#### Work order
Nothing outside the range below should be printed. Output exactly the lines from the line with "U2 pin THR: TICK -> CT" to the line with "V3: AC 100mV", both included.

[Structured diff data]
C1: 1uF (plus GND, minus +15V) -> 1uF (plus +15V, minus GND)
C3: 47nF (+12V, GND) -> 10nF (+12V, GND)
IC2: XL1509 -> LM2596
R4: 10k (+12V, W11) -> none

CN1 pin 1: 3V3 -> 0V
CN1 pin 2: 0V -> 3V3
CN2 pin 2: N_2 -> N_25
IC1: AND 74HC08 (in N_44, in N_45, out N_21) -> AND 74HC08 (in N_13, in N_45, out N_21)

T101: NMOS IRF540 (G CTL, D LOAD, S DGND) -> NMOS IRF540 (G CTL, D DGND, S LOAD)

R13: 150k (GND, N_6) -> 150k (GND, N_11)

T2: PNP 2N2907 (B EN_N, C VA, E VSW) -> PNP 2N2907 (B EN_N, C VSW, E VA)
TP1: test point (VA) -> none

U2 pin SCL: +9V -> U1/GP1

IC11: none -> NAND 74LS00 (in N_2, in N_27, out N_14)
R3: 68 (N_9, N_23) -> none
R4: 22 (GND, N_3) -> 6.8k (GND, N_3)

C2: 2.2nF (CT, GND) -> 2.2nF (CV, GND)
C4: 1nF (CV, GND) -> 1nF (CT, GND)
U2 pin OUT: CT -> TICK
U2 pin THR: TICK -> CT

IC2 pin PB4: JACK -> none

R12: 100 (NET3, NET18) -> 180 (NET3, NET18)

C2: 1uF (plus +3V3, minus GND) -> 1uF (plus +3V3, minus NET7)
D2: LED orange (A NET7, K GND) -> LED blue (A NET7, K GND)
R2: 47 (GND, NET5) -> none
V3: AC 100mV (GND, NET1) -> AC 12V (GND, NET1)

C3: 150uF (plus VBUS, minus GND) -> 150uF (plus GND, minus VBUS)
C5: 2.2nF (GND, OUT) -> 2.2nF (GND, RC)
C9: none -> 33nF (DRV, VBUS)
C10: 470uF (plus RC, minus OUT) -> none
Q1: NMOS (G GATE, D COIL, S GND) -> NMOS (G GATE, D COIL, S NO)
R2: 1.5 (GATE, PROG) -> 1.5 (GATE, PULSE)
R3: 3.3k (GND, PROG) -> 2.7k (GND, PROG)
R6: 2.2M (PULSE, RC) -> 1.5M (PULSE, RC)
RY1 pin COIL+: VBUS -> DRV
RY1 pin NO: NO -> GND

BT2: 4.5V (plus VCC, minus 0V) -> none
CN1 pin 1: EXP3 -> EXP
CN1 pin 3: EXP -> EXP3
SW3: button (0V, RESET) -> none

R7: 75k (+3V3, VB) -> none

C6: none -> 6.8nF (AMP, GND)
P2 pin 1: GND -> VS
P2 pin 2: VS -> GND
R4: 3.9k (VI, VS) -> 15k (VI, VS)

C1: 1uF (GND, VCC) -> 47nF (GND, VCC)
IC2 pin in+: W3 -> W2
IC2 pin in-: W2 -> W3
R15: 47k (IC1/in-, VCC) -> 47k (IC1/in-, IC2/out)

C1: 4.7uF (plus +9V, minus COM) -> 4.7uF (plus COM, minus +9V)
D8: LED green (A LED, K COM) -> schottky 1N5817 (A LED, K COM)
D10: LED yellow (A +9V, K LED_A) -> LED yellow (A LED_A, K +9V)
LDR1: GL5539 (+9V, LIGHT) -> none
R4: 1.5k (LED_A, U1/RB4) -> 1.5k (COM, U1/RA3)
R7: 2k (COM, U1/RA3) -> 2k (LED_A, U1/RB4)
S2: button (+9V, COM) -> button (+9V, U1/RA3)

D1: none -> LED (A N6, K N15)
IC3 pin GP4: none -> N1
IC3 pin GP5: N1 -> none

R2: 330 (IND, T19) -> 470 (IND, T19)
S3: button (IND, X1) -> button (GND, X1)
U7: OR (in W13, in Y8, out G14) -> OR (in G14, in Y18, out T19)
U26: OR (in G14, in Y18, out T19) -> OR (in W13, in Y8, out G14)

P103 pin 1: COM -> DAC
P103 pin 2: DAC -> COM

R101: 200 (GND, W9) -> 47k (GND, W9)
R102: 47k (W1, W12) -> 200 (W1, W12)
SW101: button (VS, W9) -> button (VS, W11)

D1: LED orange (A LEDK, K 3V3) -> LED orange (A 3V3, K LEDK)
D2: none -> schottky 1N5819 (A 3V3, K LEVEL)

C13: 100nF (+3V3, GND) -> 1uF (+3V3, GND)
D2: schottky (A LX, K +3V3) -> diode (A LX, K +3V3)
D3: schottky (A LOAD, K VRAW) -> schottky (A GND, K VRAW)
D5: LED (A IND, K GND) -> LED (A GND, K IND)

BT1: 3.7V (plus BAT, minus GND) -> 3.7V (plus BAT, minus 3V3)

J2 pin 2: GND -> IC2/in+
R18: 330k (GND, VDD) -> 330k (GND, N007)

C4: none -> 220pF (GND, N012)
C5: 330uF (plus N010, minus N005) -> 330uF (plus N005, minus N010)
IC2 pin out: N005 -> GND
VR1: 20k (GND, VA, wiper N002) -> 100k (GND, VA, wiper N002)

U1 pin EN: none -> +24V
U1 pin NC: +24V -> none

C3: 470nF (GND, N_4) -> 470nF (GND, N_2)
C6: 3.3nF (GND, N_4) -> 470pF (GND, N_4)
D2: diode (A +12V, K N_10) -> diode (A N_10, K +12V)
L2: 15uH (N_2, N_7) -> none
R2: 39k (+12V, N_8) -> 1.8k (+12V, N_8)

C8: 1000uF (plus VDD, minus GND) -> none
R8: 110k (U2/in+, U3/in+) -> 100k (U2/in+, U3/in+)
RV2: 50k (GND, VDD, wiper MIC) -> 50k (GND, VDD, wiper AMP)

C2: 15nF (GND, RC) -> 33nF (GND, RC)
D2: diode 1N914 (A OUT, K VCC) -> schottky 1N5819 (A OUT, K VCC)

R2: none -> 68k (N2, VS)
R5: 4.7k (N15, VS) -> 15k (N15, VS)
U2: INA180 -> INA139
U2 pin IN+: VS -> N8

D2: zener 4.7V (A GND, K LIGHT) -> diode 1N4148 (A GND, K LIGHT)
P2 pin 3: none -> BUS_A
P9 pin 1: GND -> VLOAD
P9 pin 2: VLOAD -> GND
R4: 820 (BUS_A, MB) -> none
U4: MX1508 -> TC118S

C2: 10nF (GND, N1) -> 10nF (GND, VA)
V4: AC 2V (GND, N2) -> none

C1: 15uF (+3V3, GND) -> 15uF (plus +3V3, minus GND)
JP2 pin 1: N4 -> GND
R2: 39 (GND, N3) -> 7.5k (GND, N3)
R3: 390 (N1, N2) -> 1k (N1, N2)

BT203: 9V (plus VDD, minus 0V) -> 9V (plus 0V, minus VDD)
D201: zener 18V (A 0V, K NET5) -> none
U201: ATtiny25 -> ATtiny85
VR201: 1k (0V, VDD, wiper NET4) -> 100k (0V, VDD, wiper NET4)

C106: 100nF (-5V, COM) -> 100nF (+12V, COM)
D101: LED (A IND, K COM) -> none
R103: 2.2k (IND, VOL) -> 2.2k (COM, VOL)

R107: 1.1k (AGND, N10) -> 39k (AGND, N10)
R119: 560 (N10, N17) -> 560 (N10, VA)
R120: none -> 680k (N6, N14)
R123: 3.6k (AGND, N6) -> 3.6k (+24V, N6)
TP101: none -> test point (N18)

#### Solution for this problem
U2 pin THR: TICK -> CT

IC2 pin PB4: JACK -> none

R12: 100 (NET3, NET18) -> 180 (NET3, NET18)

C2: 1uF (plus +3V3, minus GND) -> 1uF (plus +3V3, minus NET7)
D2: LED orange (A NET7, K GND) -> LED blue (A NET7, K GND)
R2: 47 (GND, NET5) -> none
V3: AC 100mV (GND, NET1) -> AC 12V (GND, NET1)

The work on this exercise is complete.